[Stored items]
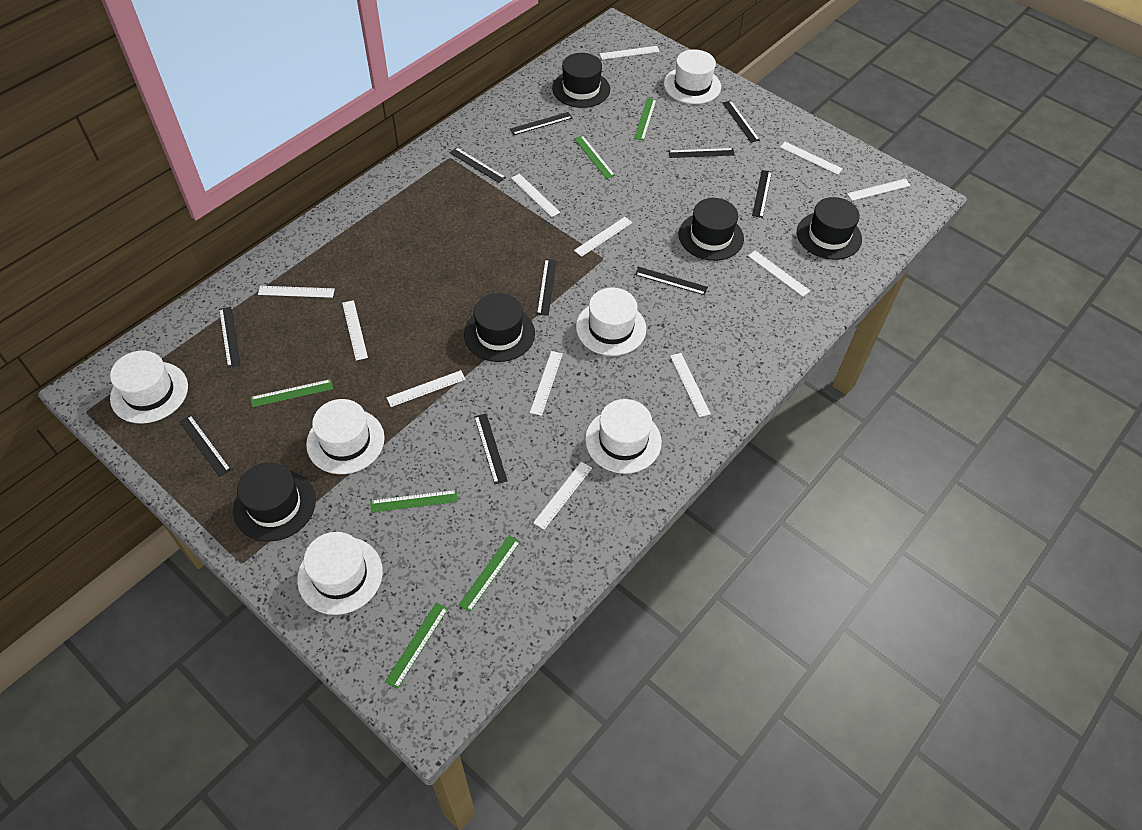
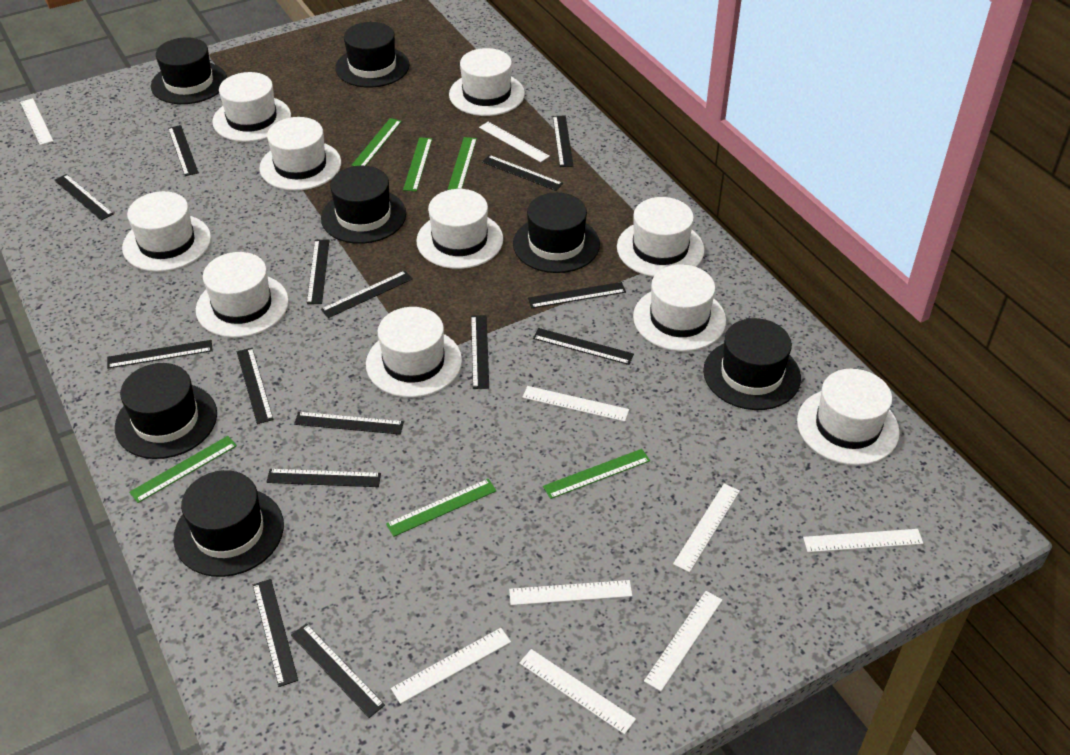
black hat: 5 -> 7
black ruler: 10 -> 15
white hat: 6 -> 10
white ruler: 12 -> 9

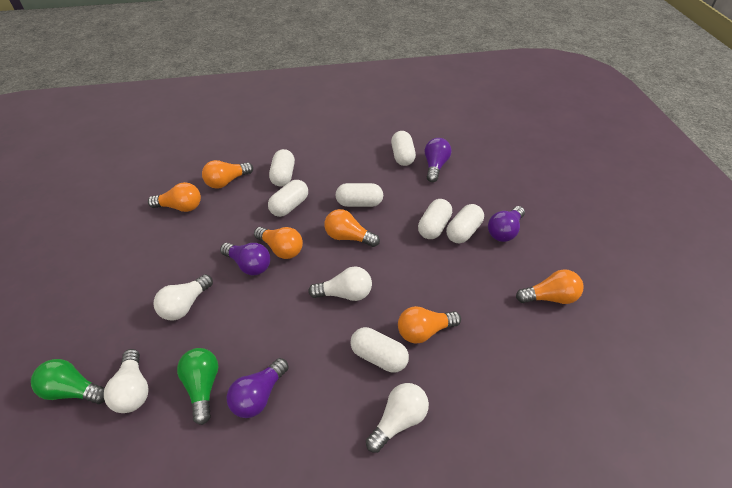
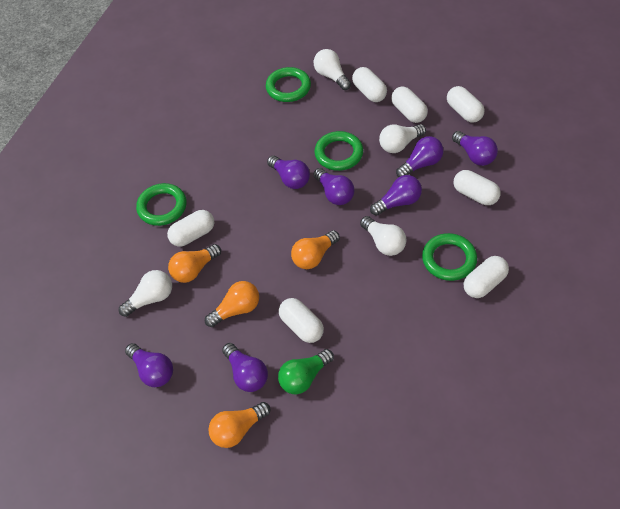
green light bulb: 2 -> 1
green ring: 0 -> 4
orange light bulb: 6 -> 4
purple light bulb: 4 -> 7

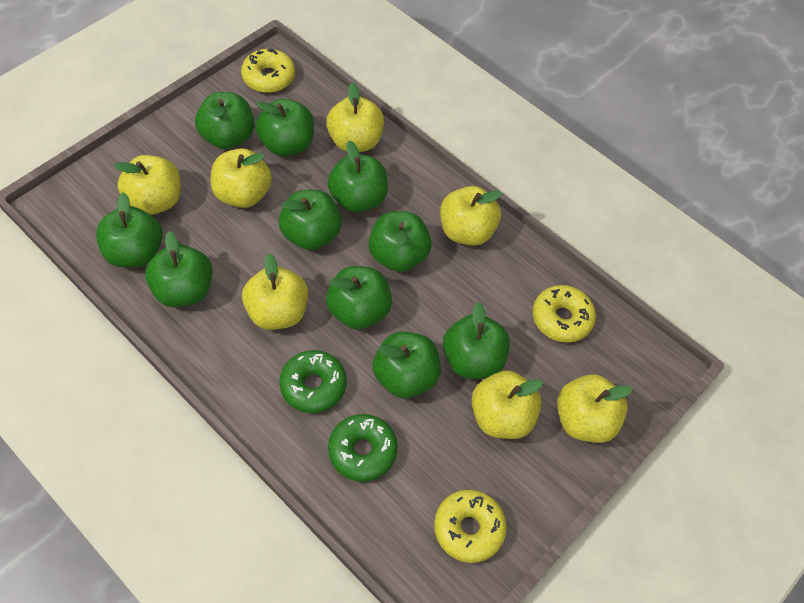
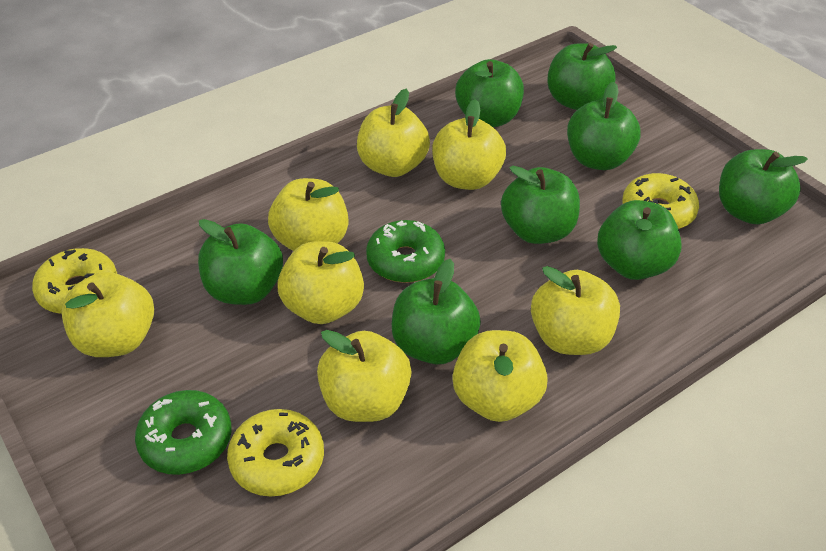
green apple: 10 -> 8
yellow apple: 7 -> 8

§ Exercise description:
Filter the records above down to the lines containing "bulb".

§ Solution to this problem:
green light bulb: 2 -> 1
orange light bulb: 6 -> 4
purple light bulb: 4 -> 7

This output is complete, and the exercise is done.